Your goal -
Each line of the records below that holds "square" should be copied out.

Information given -
--------------------------------
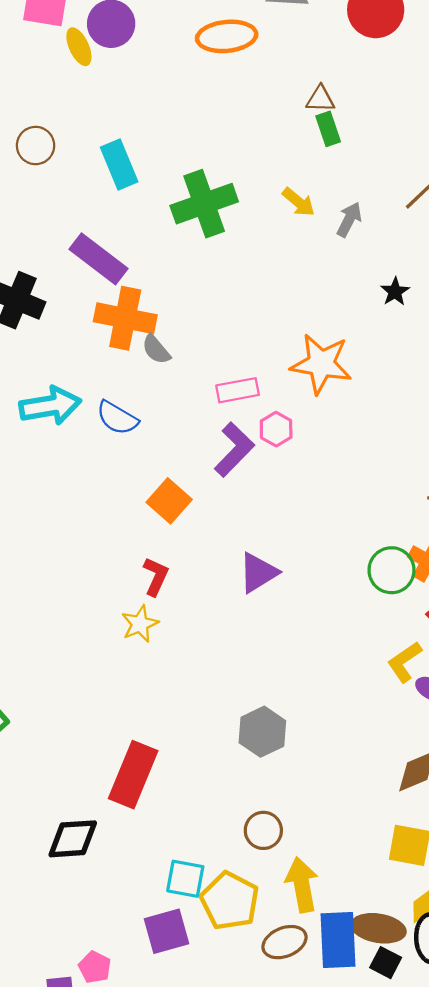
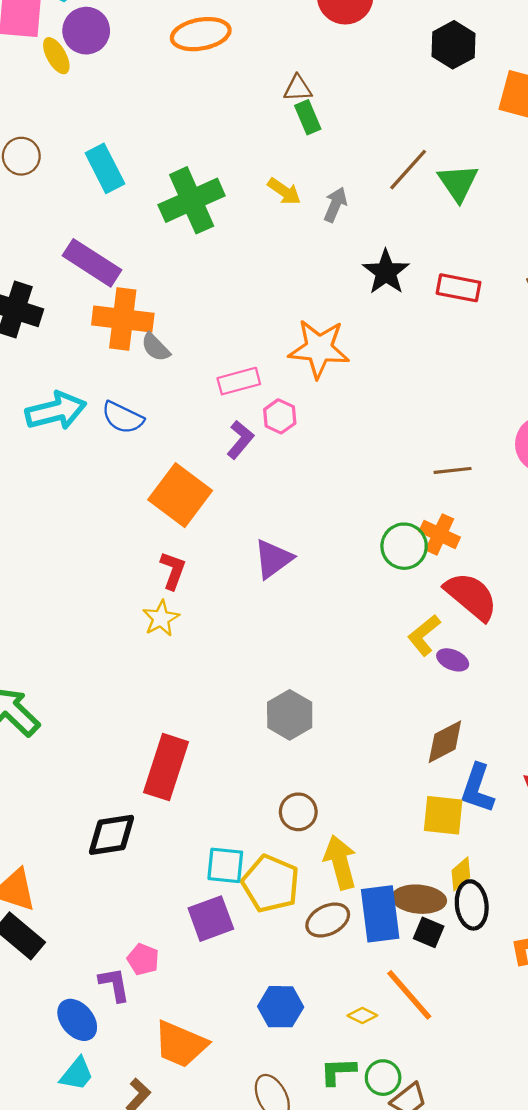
black star: (395, 292) -> (386, 272), size x1.6
purple L-shape: (234, 450) -> (240, 440), size x0.7
orange square: (169, 501) -> (180, 495), size x1.4

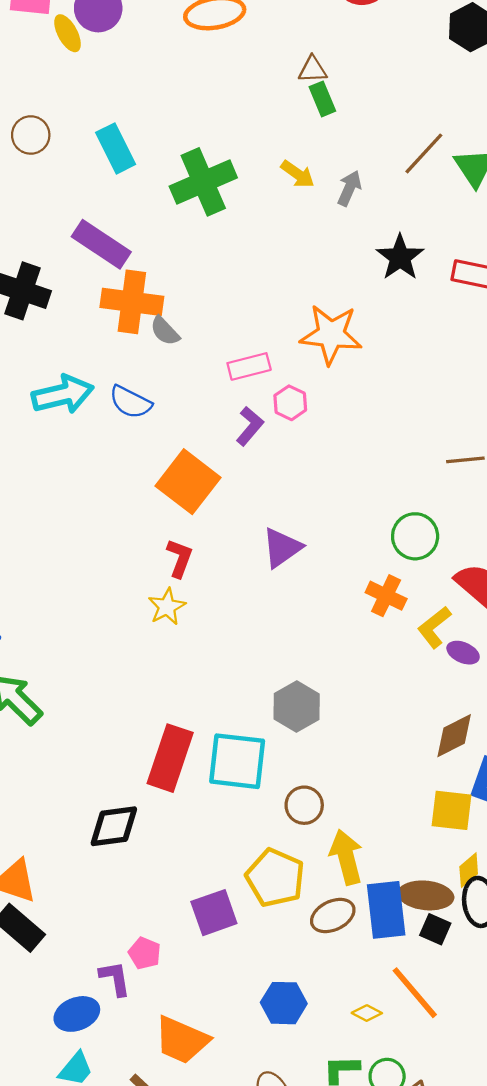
orange cross: (440, 534) -> (386, 596), moved
cyan square: (225, 865) -> (237, 761), moved, size x1.5
blue ellipse: (77, 1020) -> (77, 1014), turned -72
--------------------------------
Solution for this task -
orange square: (169, 501) -> (180, 495), size x1.4
cyan square: (225, 865) -> (237, 761), moved, size x1.5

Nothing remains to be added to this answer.